▽

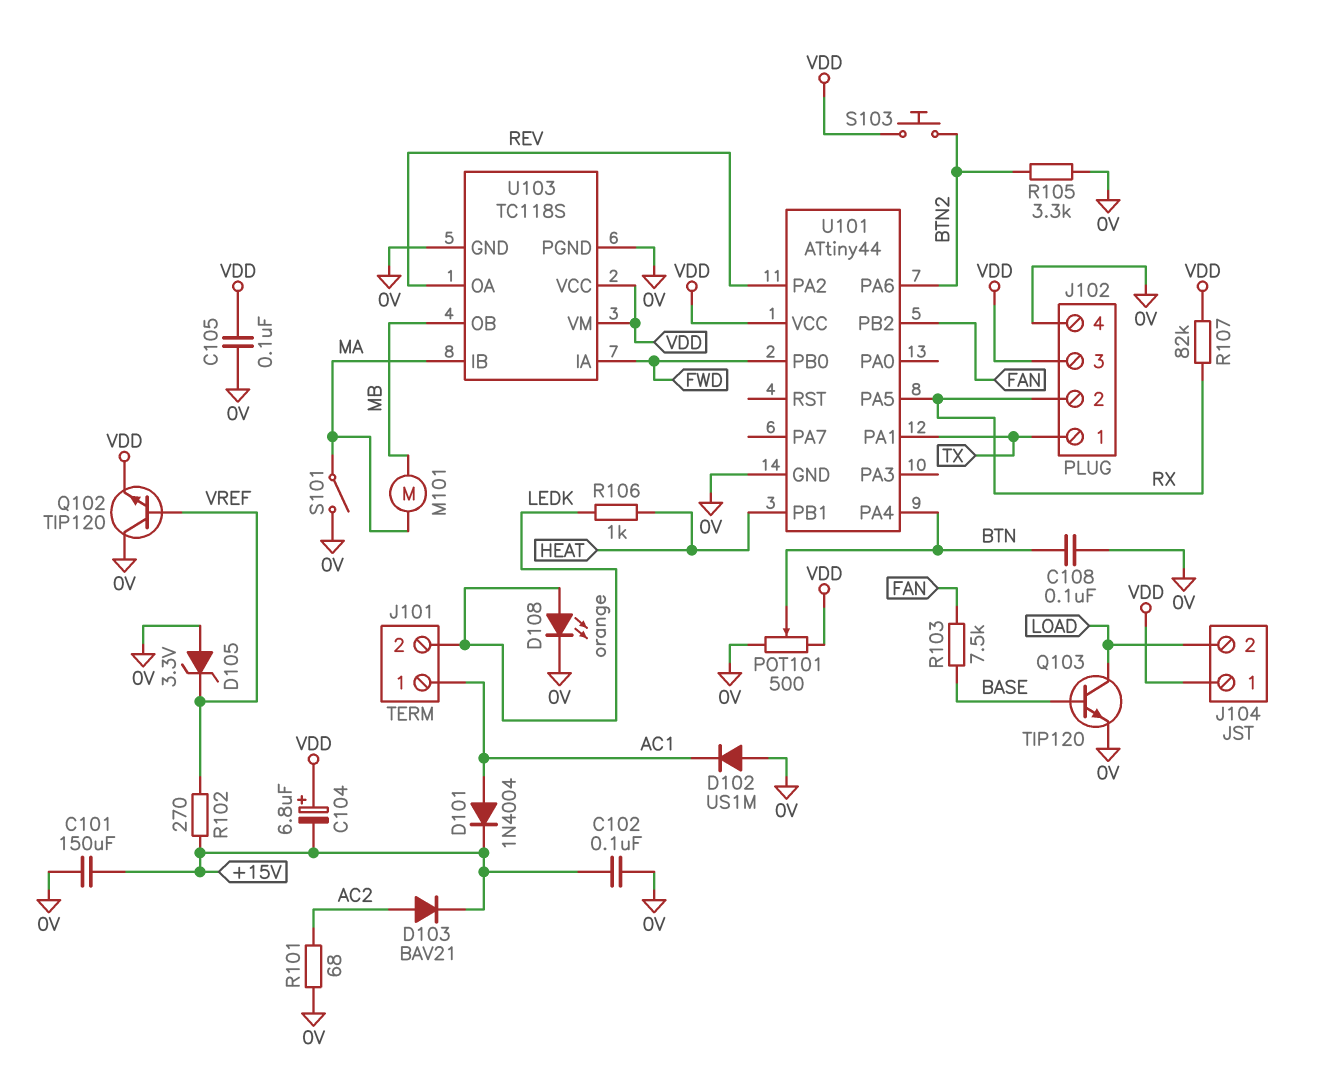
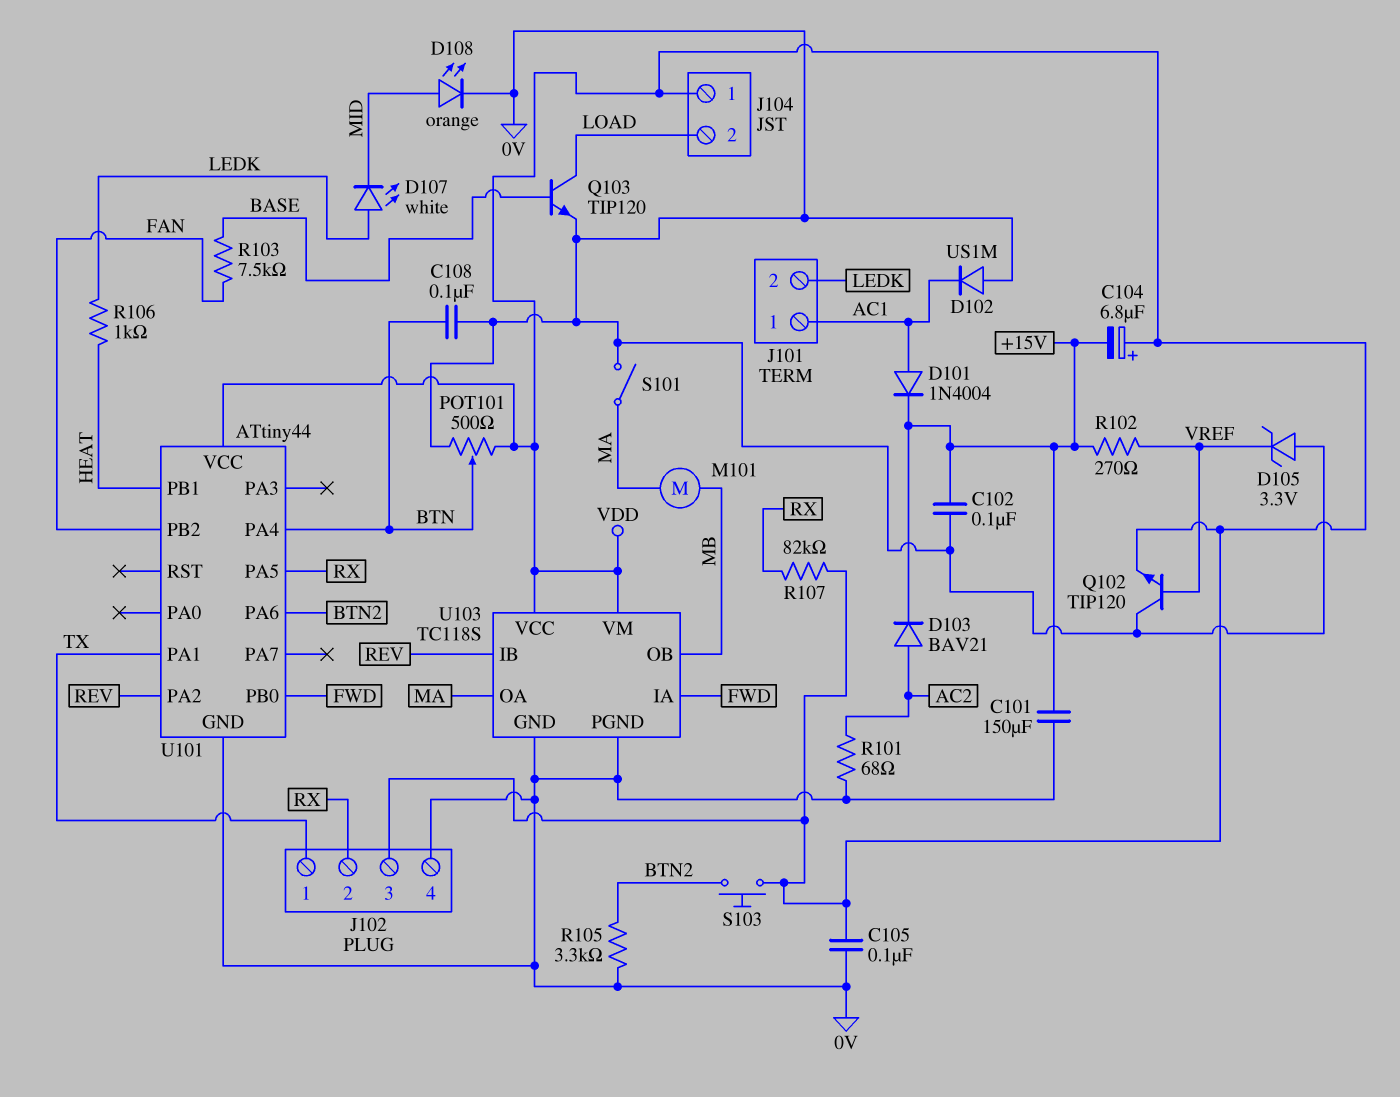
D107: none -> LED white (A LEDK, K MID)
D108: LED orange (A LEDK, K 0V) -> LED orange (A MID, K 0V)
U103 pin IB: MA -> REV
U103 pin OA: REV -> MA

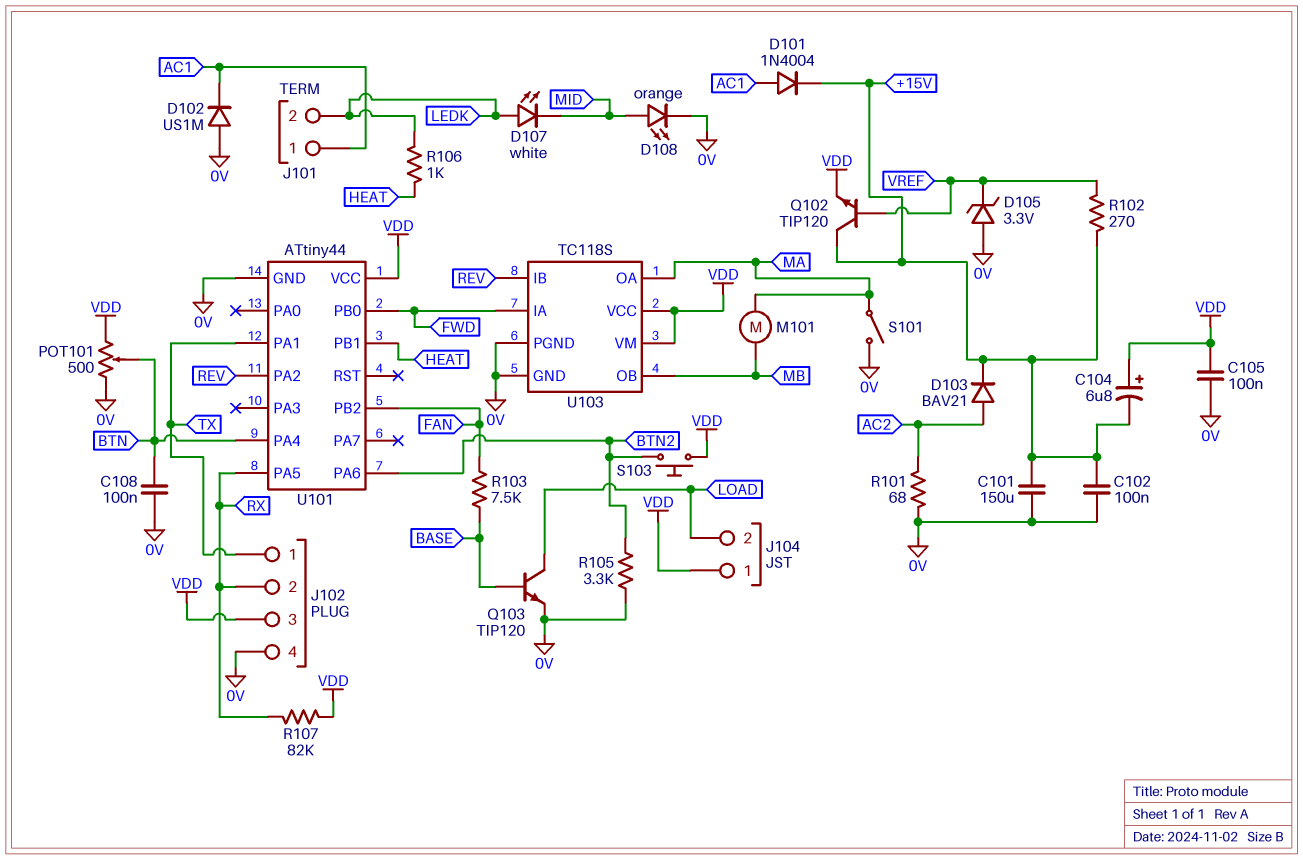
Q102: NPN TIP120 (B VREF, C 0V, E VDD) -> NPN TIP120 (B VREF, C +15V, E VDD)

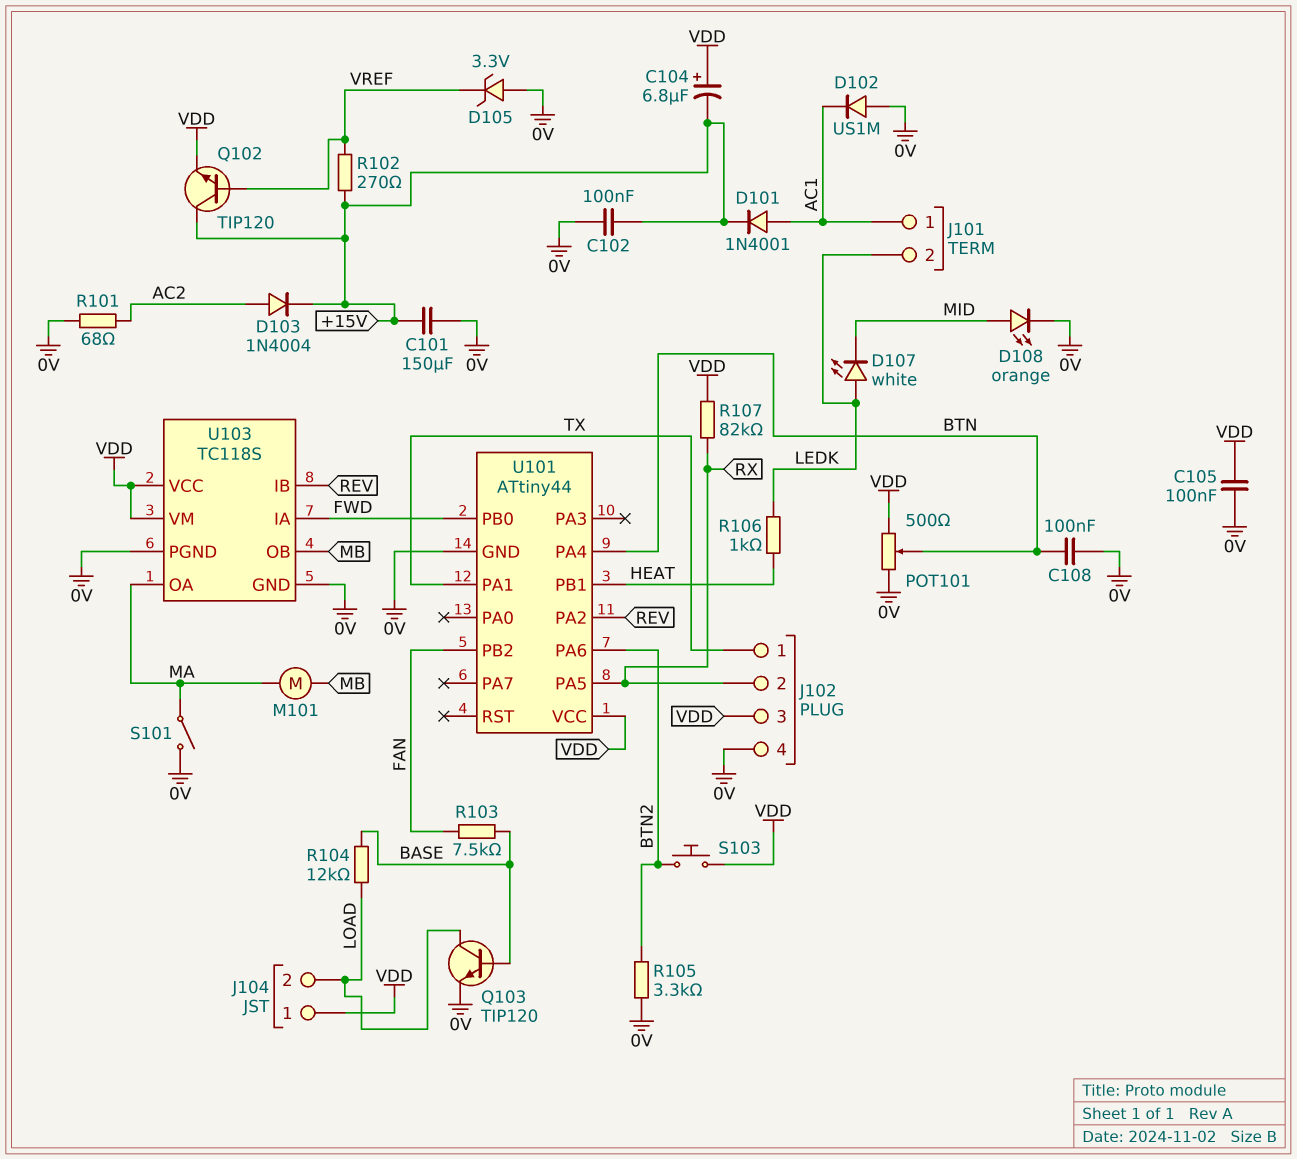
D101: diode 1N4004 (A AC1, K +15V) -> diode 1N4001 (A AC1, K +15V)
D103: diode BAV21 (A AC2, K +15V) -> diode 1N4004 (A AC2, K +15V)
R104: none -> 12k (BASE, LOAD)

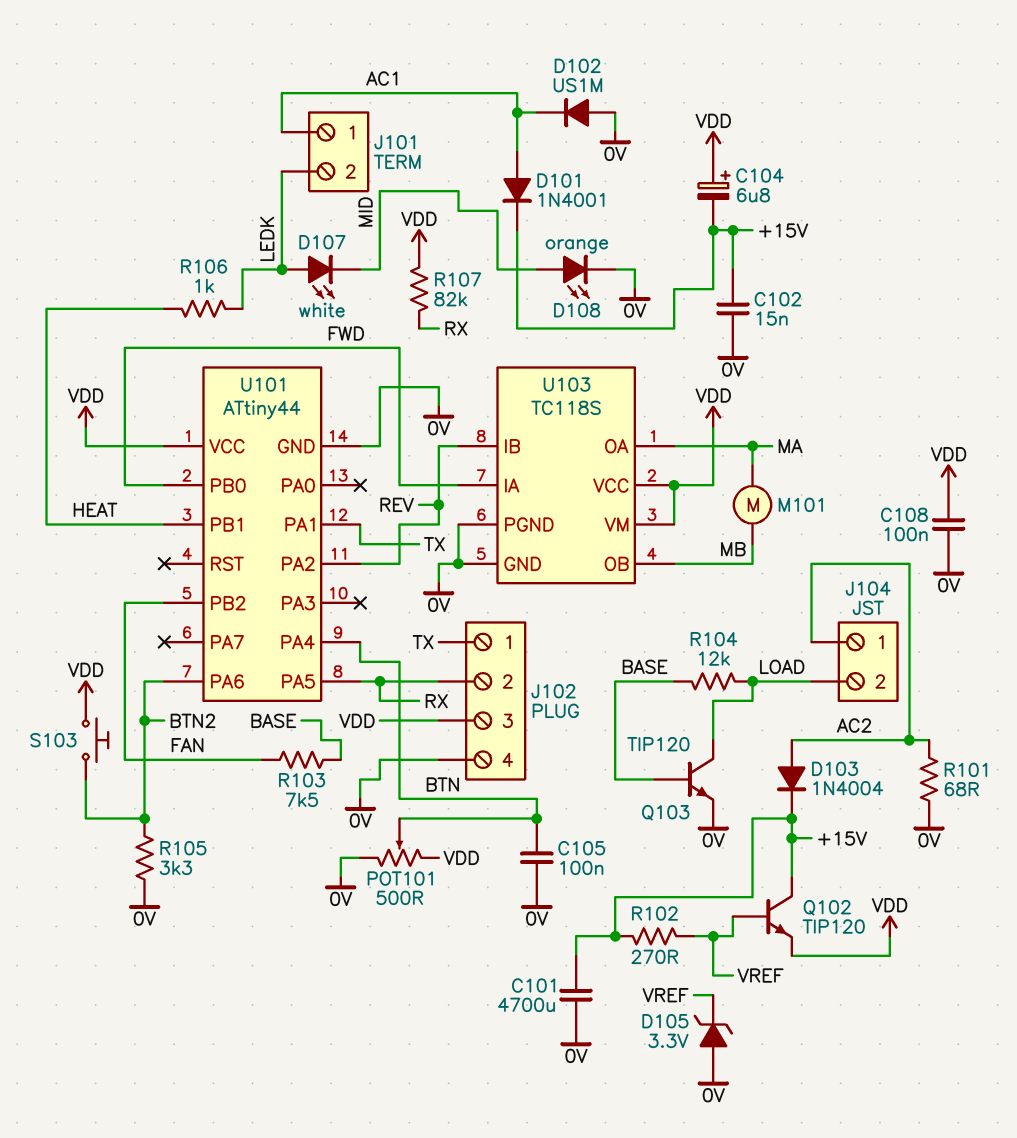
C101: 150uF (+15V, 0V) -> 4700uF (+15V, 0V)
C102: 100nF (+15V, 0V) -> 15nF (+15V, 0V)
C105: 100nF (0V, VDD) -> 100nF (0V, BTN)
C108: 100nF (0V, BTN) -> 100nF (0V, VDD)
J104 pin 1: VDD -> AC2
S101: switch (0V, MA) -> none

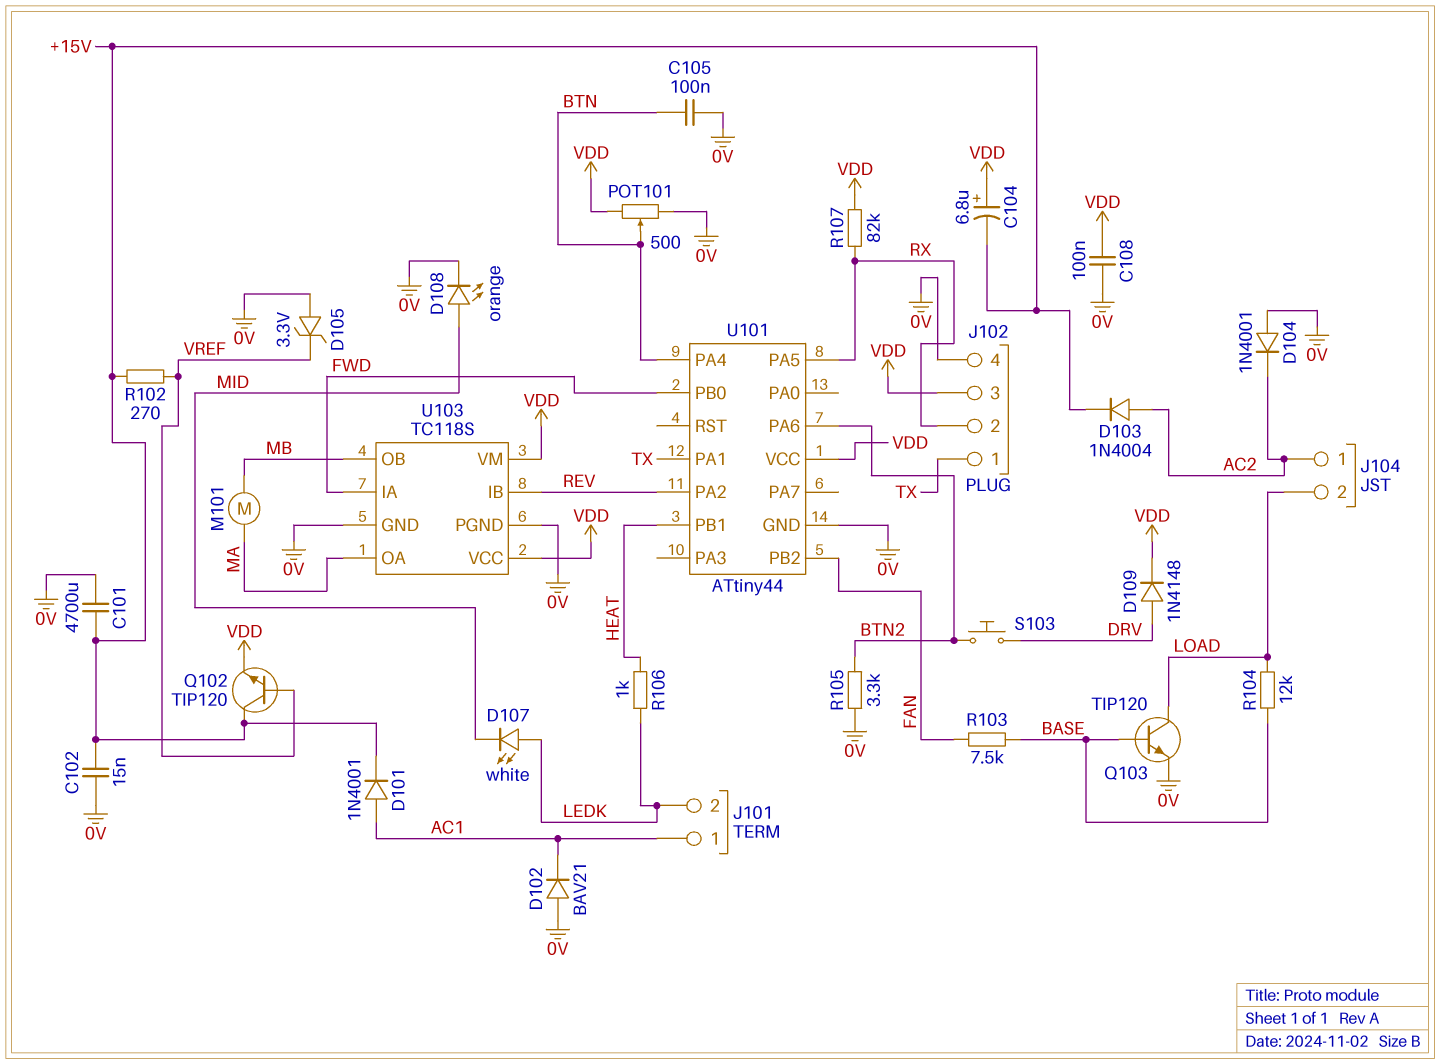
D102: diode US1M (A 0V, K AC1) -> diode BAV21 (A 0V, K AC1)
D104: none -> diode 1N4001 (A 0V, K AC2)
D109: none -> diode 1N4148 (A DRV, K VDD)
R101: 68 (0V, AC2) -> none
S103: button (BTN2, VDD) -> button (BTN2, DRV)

△

■ What you need to do: Copy nothing but the lines above from the one with "C101: 150uF (+15V, 0V) -> 4700uF (+15V, 0V)" through the end of the material, word for word, and drop the pictures.

■ Exercise output:
C101: 150uF (+15V, 0V) -> 4700uF (+15V, 0V)
C102: 100nF (+15V, 0V) -> 15nF (+15V, 0V)
C105: 100nF (0V, VDD) -> 100nF (0V, BTN)
C108: 100nF (0V, BTN) -> 100nF (0V, VDD)
J104 pin 1: VDD -> AC2
S101: switch (0V, MA) -> none

D102: diode US1M (A 0V, K AC1) -> diode BAV21 (A 0V, K AC1)
D104: none -> diode 1N4001 (A 0V, K AC2)
D109: none -> diode 1N4148 (A DRV, K VDD)
R101: 68 (0V, AC2) -> none
S103: button (BTN2, VDD) -> button (BTN2, DRV)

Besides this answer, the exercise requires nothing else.